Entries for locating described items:
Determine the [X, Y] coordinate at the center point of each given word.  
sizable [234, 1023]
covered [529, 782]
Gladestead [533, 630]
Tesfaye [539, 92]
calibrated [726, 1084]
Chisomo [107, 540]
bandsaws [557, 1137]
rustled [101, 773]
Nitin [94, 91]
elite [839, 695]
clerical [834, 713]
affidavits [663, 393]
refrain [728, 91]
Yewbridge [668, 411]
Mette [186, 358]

---

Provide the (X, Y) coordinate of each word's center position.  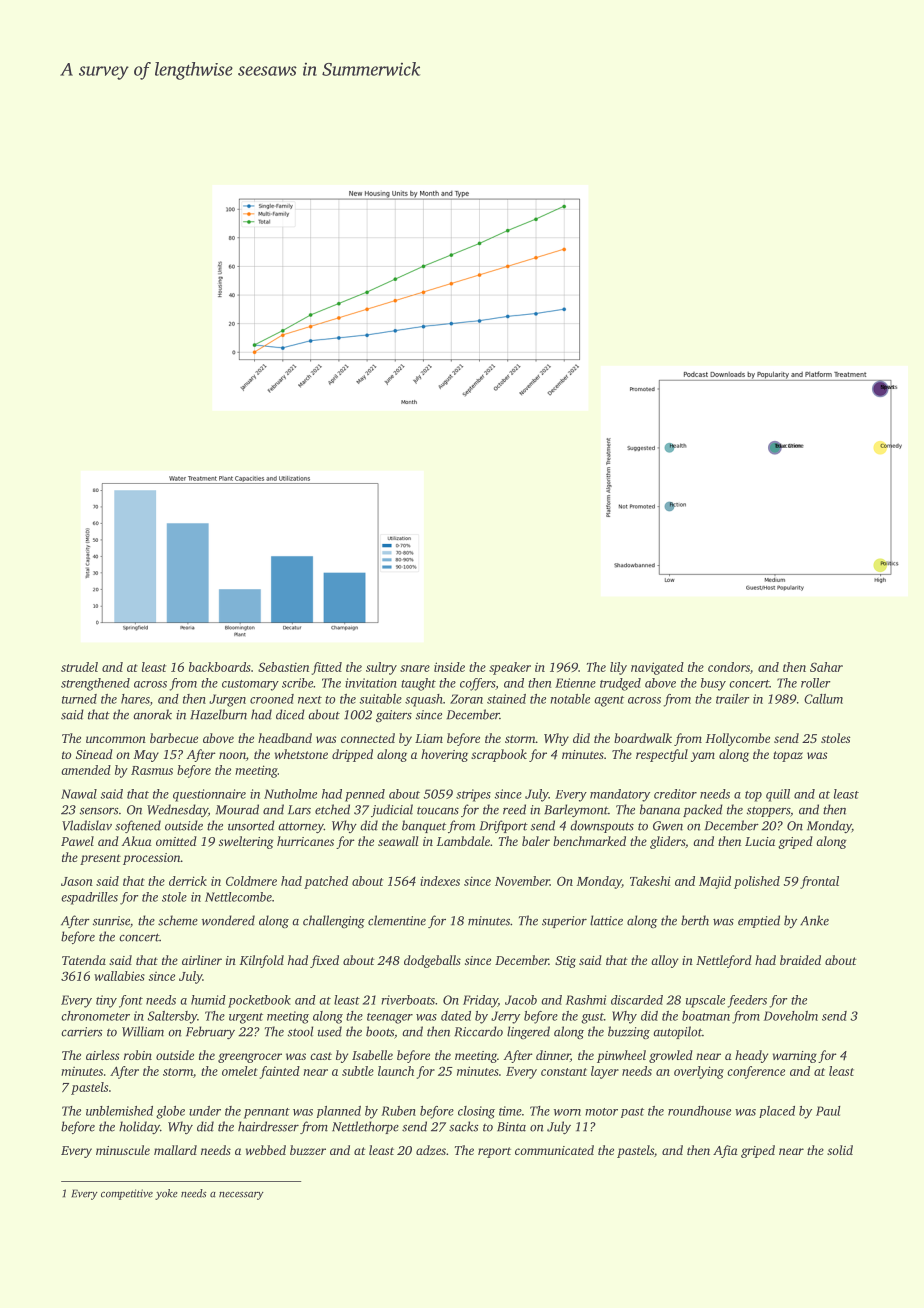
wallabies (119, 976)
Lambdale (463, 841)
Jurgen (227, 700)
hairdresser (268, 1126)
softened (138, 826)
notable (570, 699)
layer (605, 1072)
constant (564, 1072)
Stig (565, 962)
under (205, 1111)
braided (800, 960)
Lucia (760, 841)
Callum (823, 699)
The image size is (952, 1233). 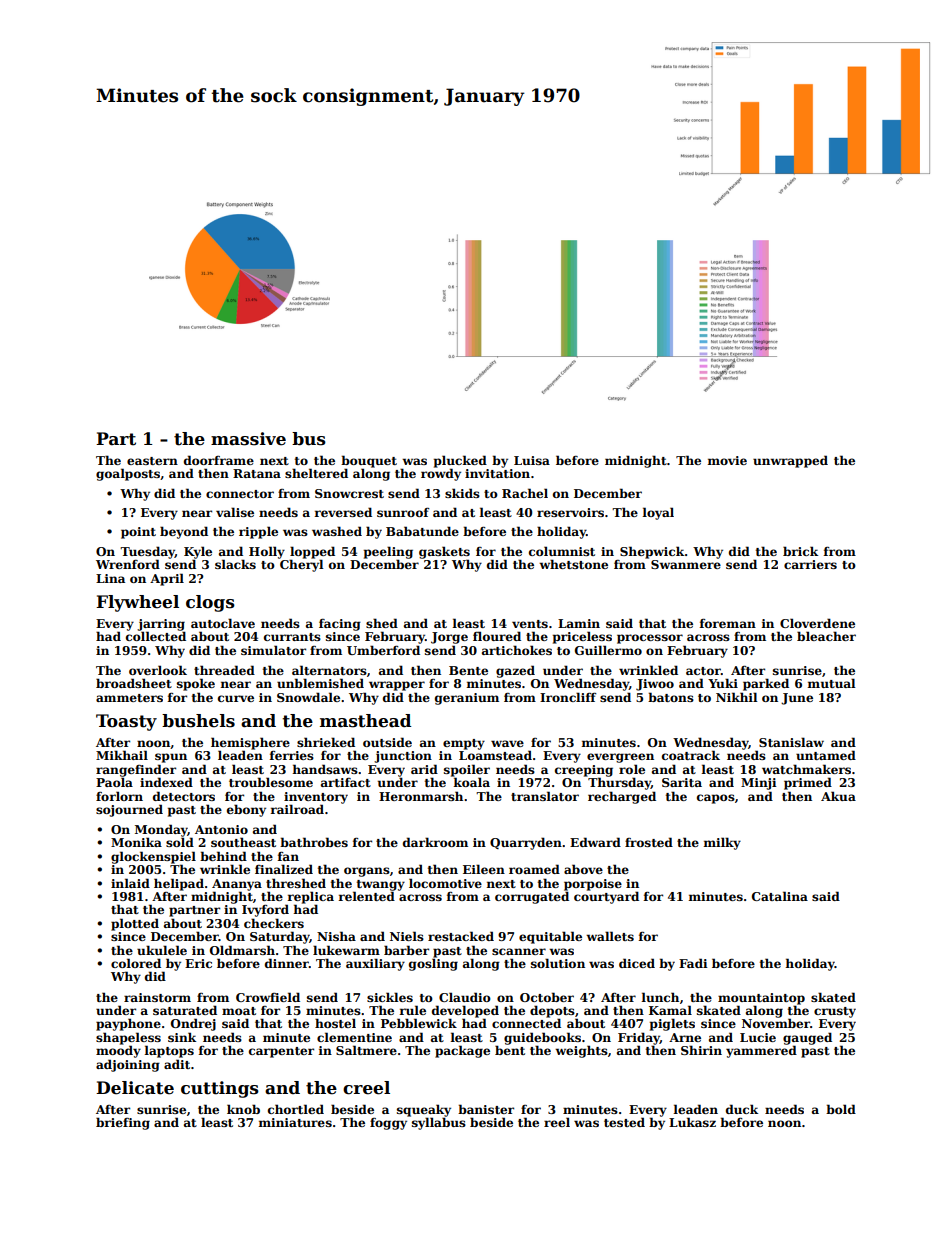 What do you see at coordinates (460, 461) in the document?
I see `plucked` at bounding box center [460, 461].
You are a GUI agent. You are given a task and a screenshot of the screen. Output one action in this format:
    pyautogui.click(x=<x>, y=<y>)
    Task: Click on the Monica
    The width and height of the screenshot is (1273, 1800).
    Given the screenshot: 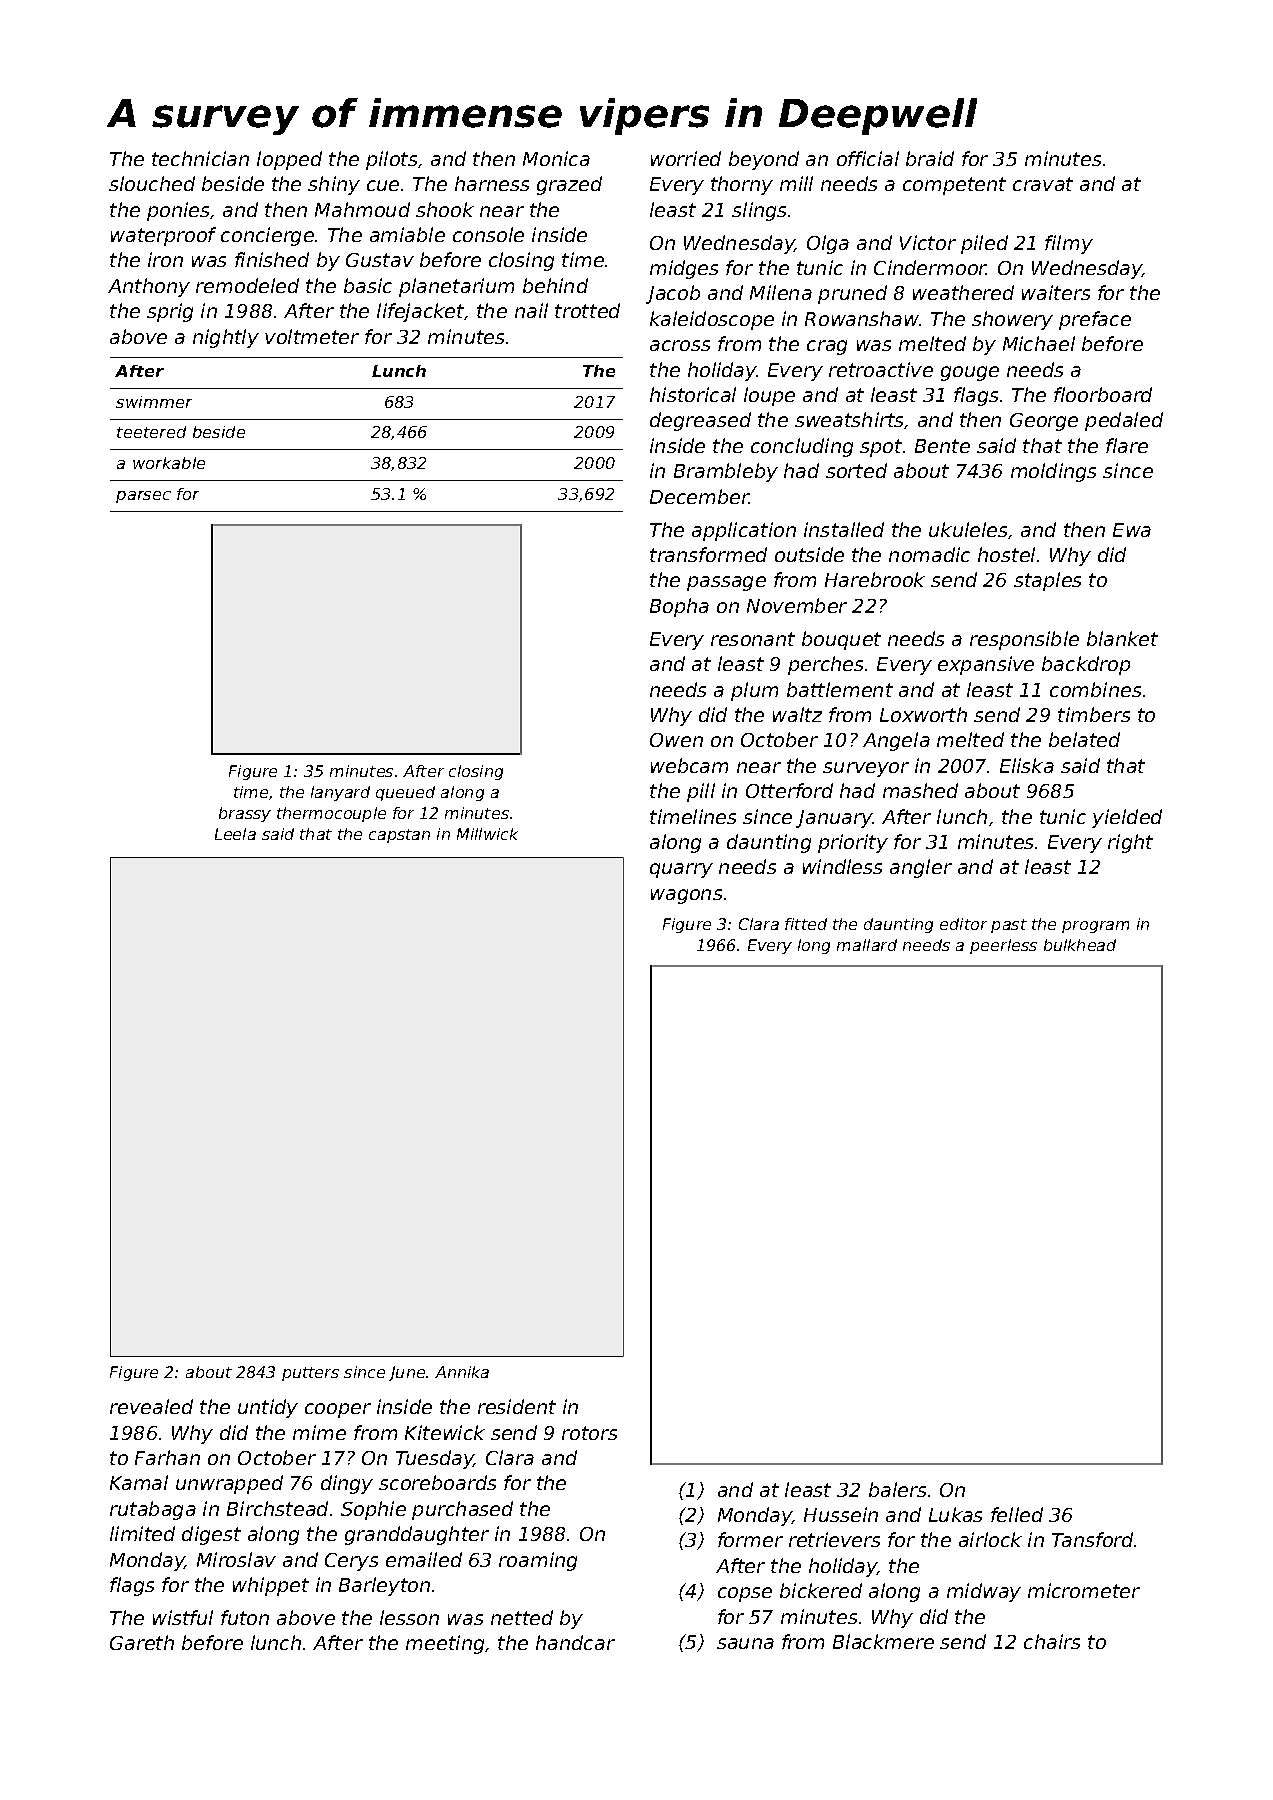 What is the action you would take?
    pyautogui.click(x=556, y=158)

* * *

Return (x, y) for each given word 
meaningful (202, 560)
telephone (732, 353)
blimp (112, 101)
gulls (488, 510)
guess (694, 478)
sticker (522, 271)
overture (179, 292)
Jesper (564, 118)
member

Instructions for the task:
Switch "rustled" to "whispered" in the lines between the one holding "Determine the [X, Y]" and the one holding "Mette [186, 358]", inclusive, and write those lines out again with nothing else changed.

Output of the task:
Determine the [X, Y] coordinate at the center point of each given word.  
sizable [234, 1023]
covered [529, 782]
Gladestead [533, 630]
Tesfaye [539, 92]
calibrated [726, 1084]
Chisomo [107, 540]
bandsaws [557, 1137]
whispered [101, 773]
Nitin [94, 91]
elite [839, 695]
clerical [834, 713]
affidavits [663, 393]
refrain [728, 91]
Yewbridge [668, 411]
Mette [186, 358]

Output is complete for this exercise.